[Spatial reasoning data]
####################

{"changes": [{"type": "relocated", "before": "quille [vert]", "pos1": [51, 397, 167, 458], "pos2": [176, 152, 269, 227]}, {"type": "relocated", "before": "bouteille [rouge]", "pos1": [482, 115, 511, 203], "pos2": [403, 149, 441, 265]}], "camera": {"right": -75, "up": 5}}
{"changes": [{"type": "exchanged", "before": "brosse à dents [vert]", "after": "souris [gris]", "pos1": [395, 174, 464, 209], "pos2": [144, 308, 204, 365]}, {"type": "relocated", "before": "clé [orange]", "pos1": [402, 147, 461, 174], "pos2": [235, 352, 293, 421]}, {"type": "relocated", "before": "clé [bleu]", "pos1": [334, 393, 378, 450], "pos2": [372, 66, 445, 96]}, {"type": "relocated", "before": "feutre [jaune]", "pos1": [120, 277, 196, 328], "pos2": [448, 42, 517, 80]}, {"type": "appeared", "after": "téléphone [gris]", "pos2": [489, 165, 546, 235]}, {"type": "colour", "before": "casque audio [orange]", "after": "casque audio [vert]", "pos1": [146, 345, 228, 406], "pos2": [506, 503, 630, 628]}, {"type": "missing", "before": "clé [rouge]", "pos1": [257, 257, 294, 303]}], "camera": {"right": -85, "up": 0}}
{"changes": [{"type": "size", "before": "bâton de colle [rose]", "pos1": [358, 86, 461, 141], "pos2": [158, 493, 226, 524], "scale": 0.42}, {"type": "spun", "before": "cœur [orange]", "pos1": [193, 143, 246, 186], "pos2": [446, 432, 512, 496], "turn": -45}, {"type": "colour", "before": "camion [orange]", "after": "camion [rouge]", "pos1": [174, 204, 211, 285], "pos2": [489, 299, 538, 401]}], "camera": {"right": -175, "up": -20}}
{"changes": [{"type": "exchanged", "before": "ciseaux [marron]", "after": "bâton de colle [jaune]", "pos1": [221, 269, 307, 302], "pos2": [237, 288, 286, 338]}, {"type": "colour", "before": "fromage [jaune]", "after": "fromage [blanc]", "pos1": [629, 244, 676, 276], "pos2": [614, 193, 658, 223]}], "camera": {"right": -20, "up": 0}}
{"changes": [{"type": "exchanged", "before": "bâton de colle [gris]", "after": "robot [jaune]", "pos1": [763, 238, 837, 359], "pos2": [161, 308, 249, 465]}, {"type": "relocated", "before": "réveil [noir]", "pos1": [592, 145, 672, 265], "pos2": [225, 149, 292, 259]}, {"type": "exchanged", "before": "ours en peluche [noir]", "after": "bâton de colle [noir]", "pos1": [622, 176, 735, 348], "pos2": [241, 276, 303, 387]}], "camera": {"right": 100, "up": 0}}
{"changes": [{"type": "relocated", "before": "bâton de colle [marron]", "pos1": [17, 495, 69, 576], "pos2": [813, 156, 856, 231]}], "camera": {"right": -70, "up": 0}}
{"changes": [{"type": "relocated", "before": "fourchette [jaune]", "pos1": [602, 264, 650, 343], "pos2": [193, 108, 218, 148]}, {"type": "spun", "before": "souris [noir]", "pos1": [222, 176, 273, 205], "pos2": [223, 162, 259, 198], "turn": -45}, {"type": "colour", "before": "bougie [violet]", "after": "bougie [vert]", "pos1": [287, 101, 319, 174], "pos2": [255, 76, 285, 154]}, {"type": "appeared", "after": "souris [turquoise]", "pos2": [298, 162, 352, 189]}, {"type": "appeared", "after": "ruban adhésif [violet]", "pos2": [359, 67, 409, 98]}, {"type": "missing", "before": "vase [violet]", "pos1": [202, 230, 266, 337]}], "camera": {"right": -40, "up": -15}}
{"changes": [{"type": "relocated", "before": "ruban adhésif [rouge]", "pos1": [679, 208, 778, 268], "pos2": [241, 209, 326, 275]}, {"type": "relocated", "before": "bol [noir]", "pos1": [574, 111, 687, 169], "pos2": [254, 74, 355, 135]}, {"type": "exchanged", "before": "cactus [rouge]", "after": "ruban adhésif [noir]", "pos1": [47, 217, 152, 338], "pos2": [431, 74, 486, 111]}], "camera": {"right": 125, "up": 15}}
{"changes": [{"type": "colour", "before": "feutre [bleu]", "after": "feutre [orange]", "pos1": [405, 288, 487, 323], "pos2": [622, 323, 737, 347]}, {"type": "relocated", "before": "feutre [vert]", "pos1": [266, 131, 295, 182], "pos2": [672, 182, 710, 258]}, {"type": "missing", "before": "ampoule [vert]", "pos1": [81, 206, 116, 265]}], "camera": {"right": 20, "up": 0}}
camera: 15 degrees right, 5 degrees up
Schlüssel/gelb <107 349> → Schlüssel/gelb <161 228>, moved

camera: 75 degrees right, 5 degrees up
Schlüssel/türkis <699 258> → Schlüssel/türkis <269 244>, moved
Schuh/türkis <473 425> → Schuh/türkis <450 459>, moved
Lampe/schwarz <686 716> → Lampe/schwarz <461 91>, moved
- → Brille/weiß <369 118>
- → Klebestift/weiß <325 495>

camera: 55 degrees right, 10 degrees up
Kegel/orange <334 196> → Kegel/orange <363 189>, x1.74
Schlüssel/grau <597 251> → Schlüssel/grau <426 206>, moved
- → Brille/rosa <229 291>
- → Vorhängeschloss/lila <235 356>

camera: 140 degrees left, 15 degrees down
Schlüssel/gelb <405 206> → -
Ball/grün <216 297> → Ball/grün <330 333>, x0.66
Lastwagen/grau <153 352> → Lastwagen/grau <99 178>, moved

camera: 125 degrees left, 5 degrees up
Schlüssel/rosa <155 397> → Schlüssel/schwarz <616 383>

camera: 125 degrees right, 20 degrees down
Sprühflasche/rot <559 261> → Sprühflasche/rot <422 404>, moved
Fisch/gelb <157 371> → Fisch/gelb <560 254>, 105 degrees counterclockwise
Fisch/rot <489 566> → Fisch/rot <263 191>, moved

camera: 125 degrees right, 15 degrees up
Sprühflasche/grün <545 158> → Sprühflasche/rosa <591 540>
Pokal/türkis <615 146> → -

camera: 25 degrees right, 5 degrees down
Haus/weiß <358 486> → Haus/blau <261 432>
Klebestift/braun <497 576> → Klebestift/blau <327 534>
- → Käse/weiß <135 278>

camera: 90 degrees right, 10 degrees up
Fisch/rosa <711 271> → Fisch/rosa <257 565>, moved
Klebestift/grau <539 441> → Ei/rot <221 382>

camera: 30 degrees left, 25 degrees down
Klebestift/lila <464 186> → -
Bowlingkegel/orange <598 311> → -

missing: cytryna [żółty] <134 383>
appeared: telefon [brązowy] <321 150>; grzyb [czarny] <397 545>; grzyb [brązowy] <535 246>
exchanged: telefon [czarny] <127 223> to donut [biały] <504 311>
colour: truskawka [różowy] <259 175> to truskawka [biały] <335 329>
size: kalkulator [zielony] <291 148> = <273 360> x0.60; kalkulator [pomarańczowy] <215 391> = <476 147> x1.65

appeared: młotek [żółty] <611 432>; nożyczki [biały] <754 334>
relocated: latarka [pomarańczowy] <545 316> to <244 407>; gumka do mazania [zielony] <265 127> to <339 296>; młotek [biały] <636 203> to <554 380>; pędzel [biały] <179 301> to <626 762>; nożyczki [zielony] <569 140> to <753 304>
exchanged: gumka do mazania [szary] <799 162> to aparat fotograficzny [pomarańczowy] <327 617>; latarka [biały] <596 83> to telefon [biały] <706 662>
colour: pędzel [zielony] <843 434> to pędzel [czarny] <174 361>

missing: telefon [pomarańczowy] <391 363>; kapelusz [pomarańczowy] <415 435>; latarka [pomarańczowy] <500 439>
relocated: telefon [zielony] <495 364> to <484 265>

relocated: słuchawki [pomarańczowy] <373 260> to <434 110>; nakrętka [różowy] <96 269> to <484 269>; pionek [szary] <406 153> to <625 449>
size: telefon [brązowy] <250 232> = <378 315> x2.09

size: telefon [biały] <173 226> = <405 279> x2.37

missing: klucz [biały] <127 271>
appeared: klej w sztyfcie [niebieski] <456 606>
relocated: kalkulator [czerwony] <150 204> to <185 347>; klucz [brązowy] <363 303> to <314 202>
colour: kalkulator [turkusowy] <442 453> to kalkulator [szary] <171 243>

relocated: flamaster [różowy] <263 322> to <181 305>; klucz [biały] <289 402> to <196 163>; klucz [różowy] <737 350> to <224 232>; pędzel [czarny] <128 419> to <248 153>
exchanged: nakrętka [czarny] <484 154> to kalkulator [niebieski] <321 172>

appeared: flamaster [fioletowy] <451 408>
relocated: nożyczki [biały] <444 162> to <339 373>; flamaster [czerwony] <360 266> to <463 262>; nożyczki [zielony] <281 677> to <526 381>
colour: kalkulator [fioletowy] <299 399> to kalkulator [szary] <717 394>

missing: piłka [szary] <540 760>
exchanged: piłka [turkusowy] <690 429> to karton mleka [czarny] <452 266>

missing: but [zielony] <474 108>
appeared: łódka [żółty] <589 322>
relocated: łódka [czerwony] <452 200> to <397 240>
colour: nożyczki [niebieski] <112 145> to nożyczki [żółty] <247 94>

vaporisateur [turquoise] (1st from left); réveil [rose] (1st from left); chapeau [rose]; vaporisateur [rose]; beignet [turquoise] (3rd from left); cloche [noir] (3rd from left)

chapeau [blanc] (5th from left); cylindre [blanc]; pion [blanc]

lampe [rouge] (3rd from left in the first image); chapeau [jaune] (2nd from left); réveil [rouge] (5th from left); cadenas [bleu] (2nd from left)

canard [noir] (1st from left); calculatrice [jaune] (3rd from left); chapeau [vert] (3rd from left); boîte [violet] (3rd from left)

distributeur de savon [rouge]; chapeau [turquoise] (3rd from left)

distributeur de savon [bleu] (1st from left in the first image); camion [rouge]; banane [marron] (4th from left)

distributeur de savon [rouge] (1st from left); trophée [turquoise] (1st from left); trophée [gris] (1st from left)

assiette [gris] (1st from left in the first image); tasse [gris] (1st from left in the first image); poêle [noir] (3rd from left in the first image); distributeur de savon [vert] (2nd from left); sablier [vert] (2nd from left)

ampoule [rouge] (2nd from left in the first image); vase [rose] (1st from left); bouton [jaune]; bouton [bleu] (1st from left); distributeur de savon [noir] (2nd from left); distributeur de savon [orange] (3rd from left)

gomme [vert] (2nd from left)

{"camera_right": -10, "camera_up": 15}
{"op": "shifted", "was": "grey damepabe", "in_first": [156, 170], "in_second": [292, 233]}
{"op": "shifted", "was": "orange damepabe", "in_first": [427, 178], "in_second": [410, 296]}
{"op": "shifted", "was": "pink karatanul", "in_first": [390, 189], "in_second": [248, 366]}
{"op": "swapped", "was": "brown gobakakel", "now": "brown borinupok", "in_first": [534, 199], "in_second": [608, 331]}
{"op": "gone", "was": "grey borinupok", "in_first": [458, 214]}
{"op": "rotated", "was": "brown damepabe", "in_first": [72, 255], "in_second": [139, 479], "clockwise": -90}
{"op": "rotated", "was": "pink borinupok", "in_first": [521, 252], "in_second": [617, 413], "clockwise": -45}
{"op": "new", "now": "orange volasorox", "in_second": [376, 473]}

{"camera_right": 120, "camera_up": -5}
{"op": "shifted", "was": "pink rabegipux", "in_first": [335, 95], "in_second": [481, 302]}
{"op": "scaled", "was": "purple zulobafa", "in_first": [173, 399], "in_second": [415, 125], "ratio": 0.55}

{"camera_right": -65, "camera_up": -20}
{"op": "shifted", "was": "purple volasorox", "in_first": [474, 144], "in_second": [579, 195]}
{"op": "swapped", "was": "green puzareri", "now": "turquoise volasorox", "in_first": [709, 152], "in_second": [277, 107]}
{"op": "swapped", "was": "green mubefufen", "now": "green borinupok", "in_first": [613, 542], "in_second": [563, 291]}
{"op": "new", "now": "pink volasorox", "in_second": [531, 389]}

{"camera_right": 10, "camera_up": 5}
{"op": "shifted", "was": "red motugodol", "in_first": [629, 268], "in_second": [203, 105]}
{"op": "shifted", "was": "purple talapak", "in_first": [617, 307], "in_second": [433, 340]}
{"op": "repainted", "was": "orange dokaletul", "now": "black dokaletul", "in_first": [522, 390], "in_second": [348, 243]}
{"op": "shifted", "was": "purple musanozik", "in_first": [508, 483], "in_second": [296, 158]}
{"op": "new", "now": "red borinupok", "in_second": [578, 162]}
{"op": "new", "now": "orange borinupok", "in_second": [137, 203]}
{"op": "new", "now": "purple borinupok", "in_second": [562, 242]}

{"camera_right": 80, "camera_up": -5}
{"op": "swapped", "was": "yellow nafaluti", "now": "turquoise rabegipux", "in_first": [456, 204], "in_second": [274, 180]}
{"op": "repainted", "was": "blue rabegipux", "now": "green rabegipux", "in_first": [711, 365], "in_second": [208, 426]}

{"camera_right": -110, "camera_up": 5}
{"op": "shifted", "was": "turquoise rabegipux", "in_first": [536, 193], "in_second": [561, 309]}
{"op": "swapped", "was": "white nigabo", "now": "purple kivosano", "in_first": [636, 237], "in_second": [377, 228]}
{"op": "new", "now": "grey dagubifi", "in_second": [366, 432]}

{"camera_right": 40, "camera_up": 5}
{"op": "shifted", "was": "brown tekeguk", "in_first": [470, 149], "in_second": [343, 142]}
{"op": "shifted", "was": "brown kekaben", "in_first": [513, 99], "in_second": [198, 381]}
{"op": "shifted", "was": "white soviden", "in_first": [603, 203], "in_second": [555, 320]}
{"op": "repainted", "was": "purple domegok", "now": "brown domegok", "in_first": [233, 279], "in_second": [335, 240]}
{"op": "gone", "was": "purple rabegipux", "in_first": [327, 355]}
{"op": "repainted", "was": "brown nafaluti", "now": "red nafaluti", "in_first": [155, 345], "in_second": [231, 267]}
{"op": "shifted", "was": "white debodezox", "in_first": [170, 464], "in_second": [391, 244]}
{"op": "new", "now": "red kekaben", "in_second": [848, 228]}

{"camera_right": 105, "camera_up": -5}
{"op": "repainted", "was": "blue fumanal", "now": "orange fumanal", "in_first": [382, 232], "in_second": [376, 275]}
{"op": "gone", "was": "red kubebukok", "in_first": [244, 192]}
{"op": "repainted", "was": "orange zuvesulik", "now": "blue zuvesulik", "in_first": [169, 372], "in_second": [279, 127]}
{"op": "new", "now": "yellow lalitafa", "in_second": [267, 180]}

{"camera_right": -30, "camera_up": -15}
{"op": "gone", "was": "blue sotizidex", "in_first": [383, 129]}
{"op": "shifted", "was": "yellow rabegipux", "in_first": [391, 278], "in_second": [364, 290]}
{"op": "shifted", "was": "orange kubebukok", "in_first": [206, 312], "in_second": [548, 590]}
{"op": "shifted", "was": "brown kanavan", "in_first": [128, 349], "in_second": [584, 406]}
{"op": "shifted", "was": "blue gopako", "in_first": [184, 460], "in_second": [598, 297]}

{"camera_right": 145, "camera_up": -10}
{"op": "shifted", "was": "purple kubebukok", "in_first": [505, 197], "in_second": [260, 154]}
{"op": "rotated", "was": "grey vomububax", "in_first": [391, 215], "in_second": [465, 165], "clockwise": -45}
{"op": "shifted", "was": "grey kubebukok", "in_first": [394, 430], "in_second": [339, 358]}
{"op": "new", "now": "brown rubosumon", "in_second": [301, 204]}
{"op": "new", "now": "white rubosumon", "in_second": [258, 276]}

####################

To do:
Copy out each line of the data containing the string "damepabe".

Response box:
{"op": "shifted", "was": "grey damepabe", "in_first": [156, 170], "in_second": [292, 233]}
{"op": "shifted", "was": "orange damepabe", "in_first": [427, 178], "in_second": [410, 296]}
{"op": "rotated", "was": "brown damepabe", "in_first": [72, 255], "in_second": [139, 479], "clockwise": -90}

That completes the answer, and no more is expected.